| WORK ITEM |
For every line below, output the text exactly and leave out images.

| EXCERPTED RECORDS |

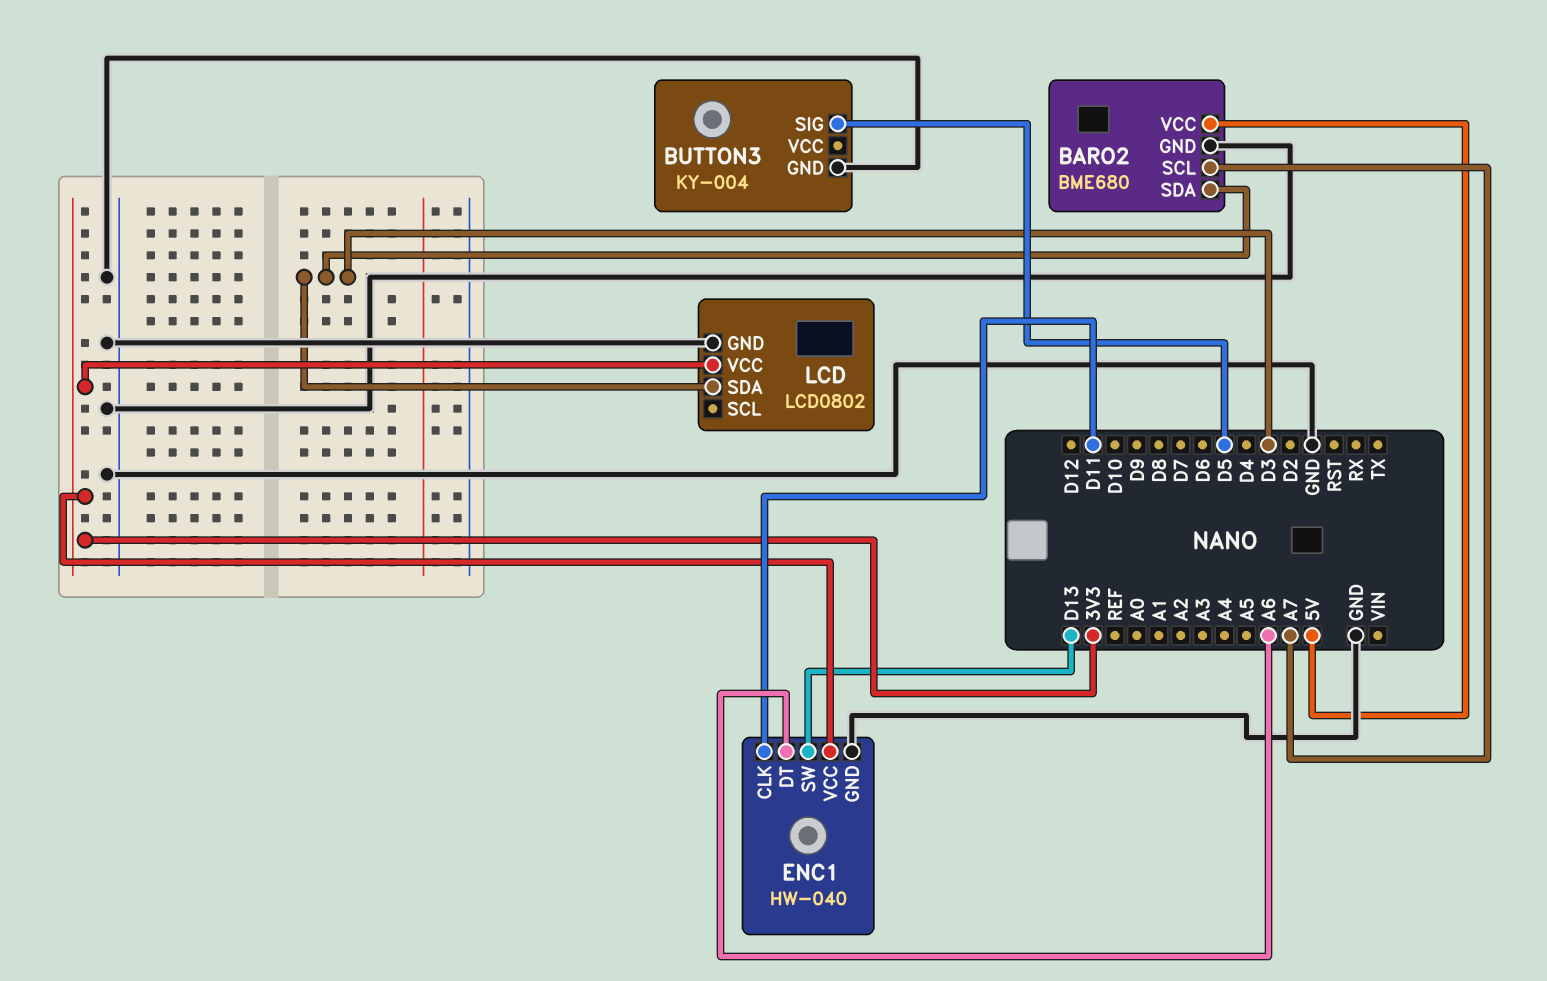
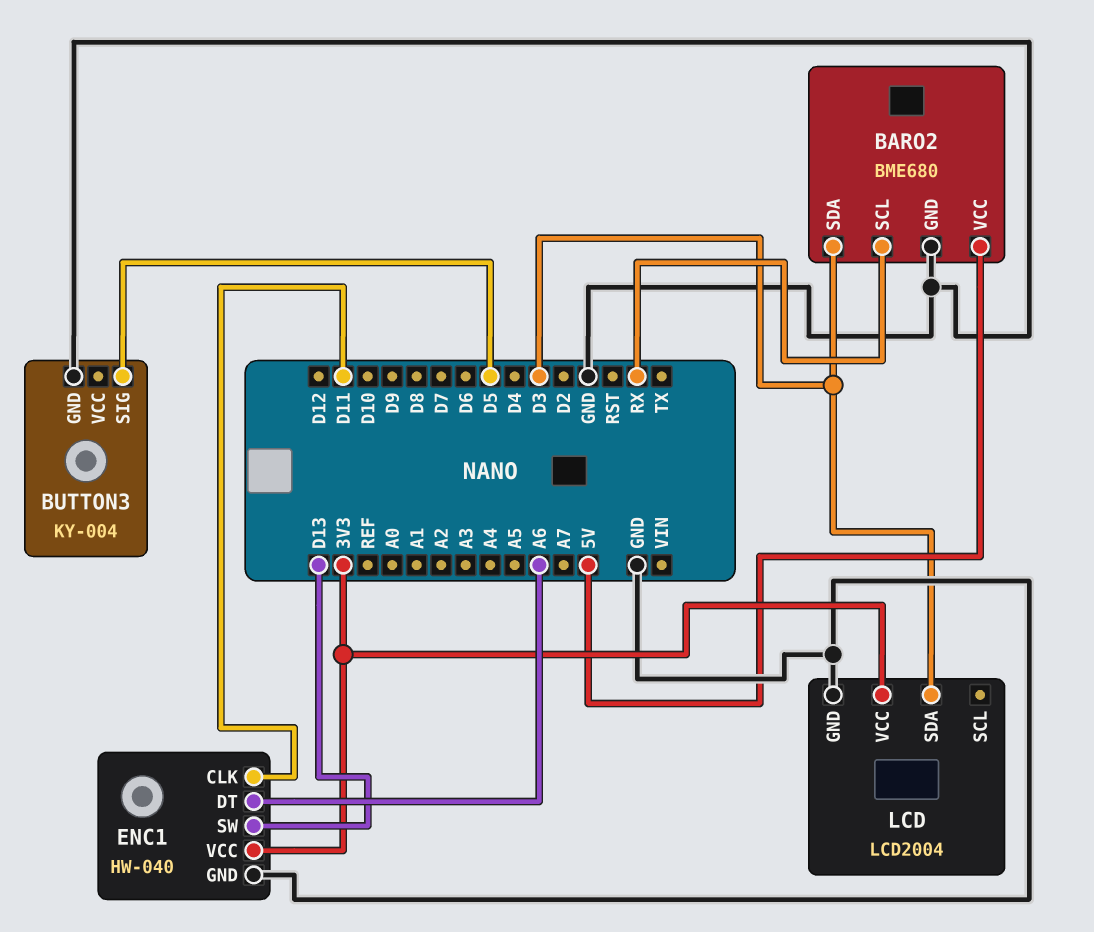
BARO2 pin SCL: A7 -> RX
LCD: LCD0802 -> LCD2004

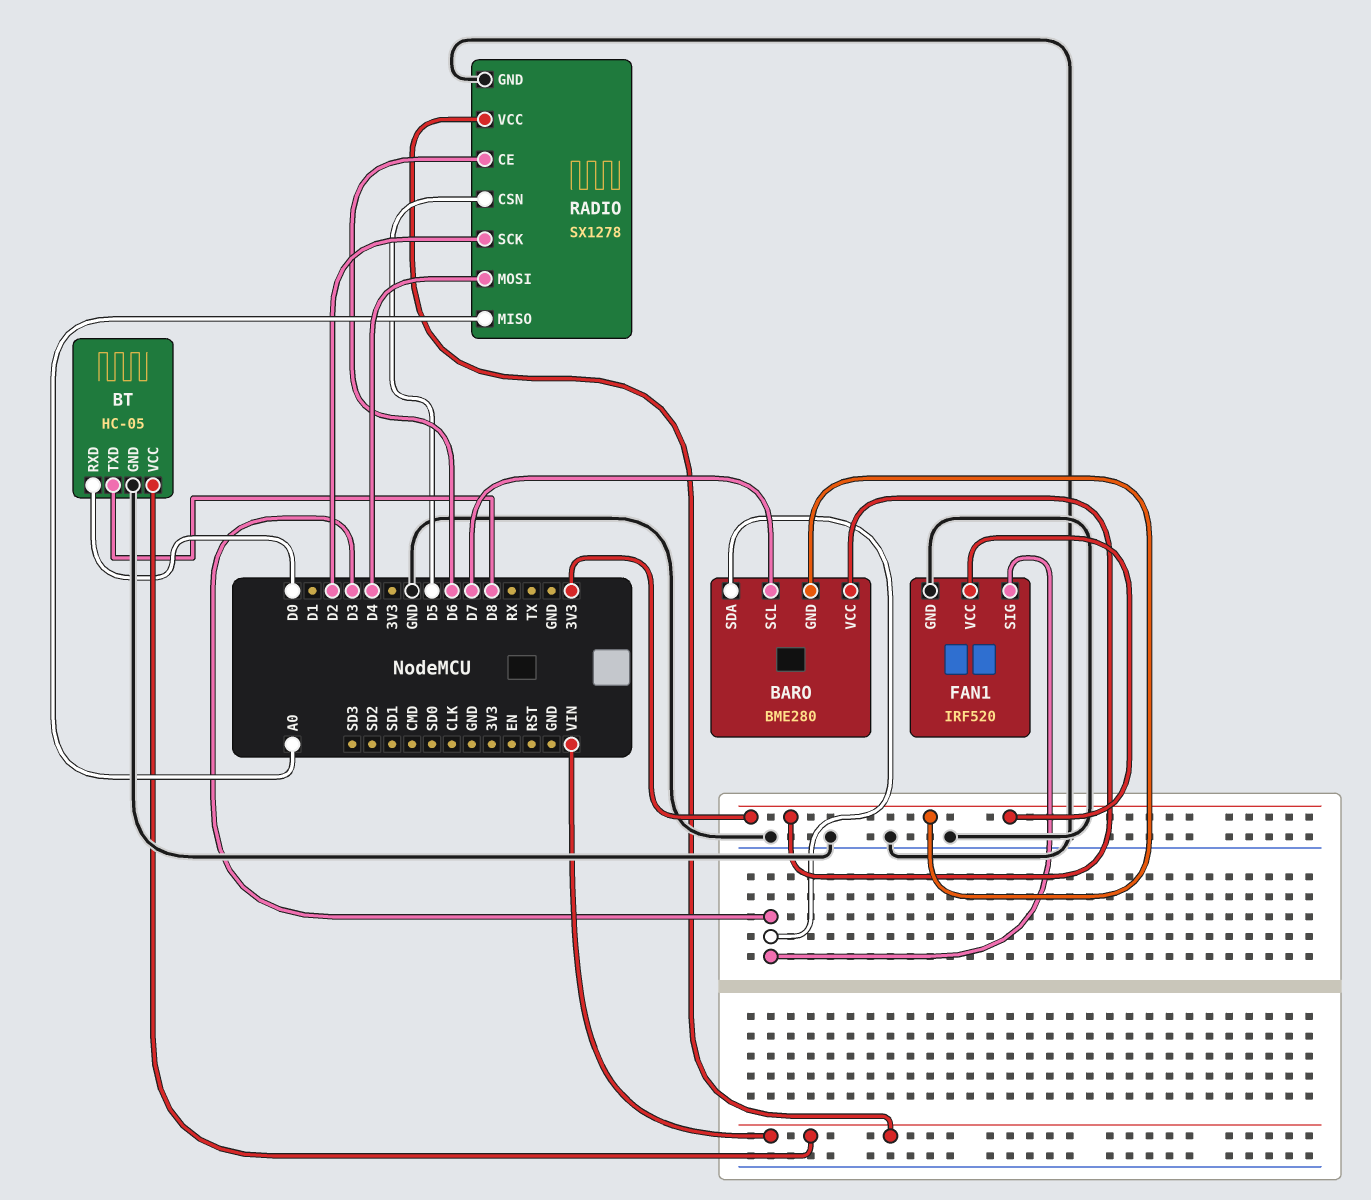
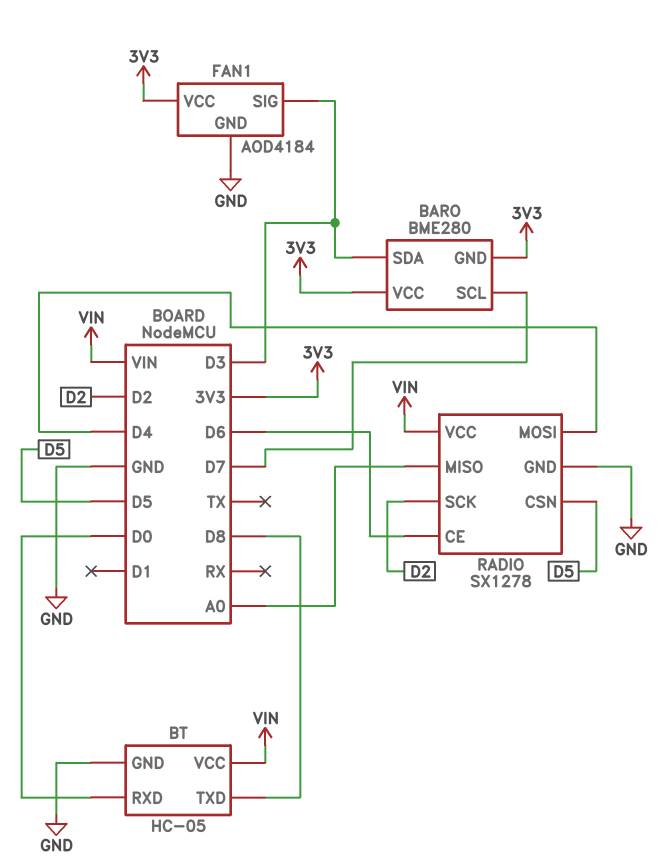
FAN1: IRF520 -> AOD4184

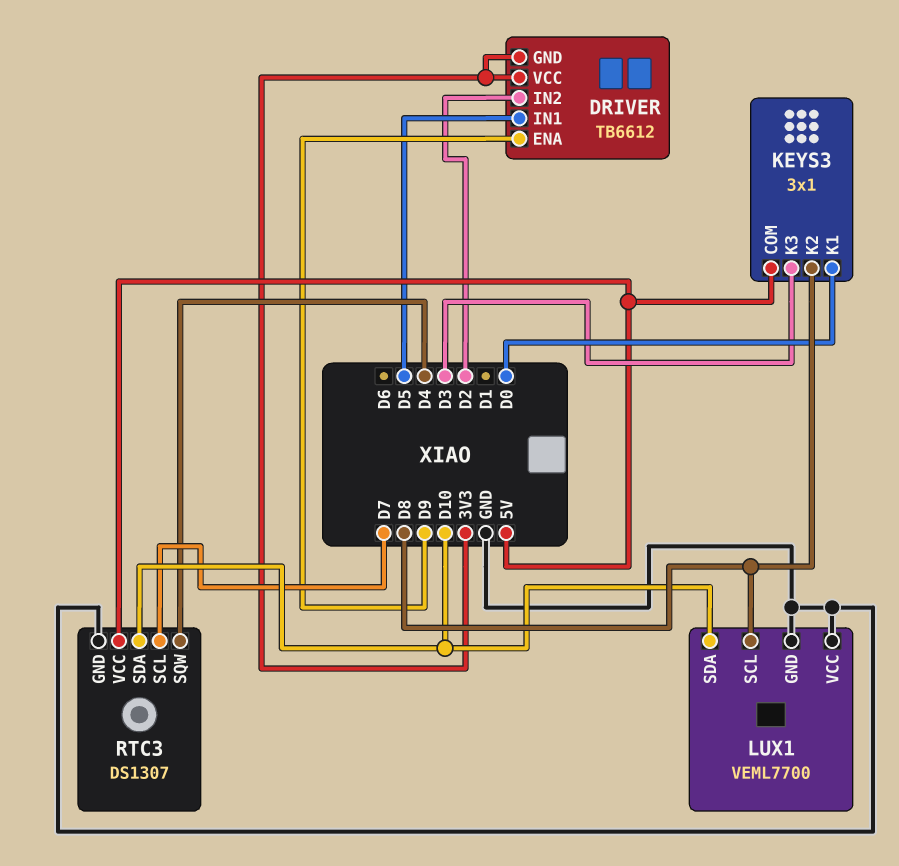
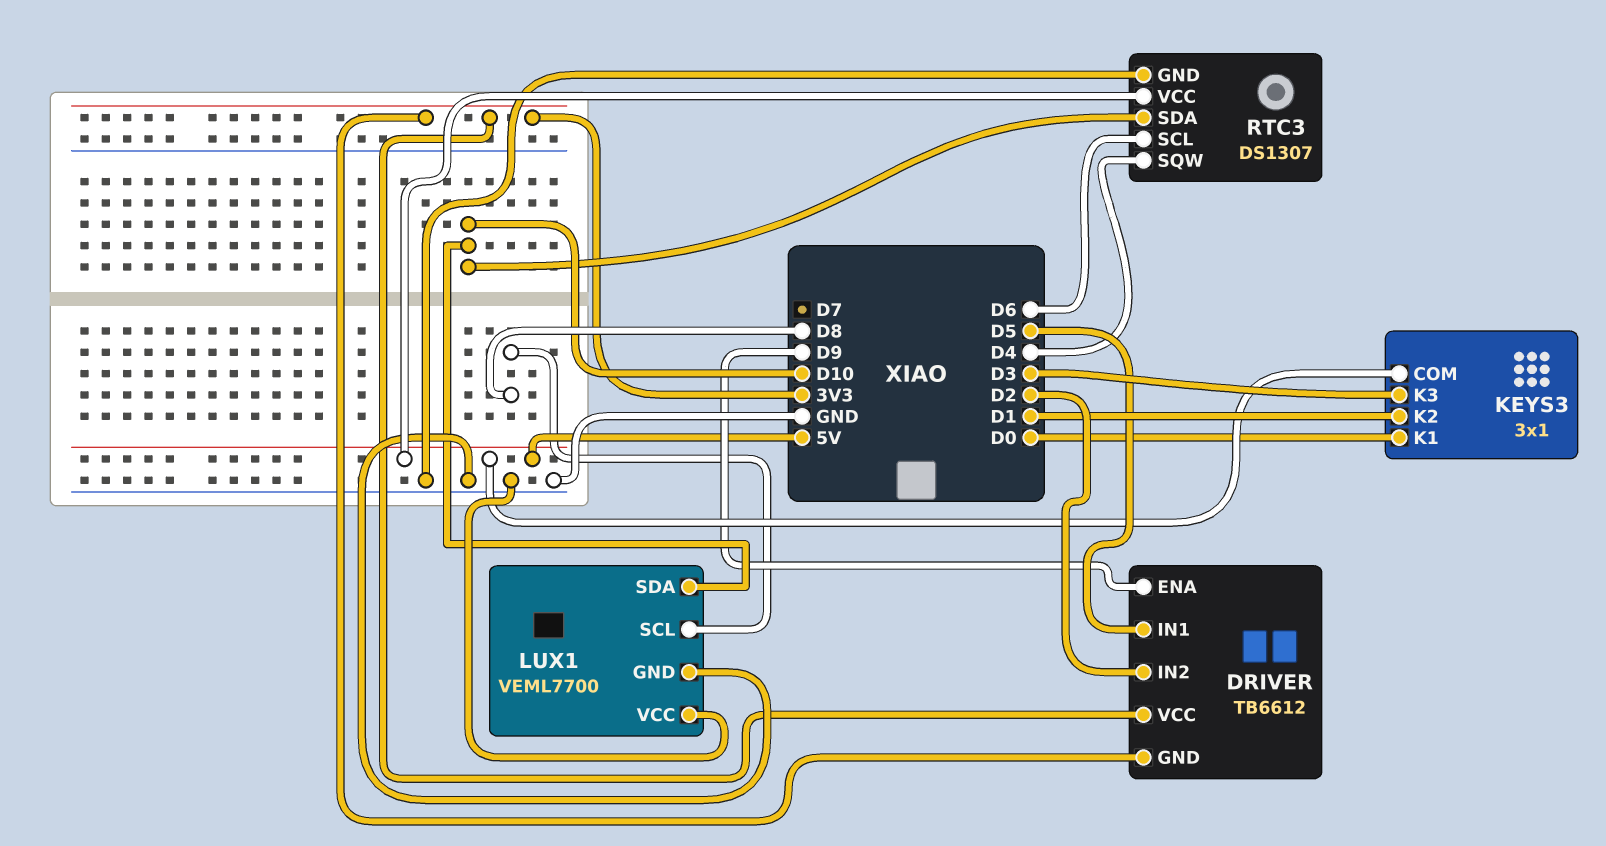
KEYS3 pin K2: D8 -> D1
RTC3 pin SCL: D7 -> D6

| EXERCISE RESULT |
BARO2 pin SCL: A7 -> RX
LCD: LCD0802 -> LCD2004

FAN1: IRF520 -> AOD4184

KEYS3 pin K2: D8 -> D1
RTC3 pin SCL: D7 -> D6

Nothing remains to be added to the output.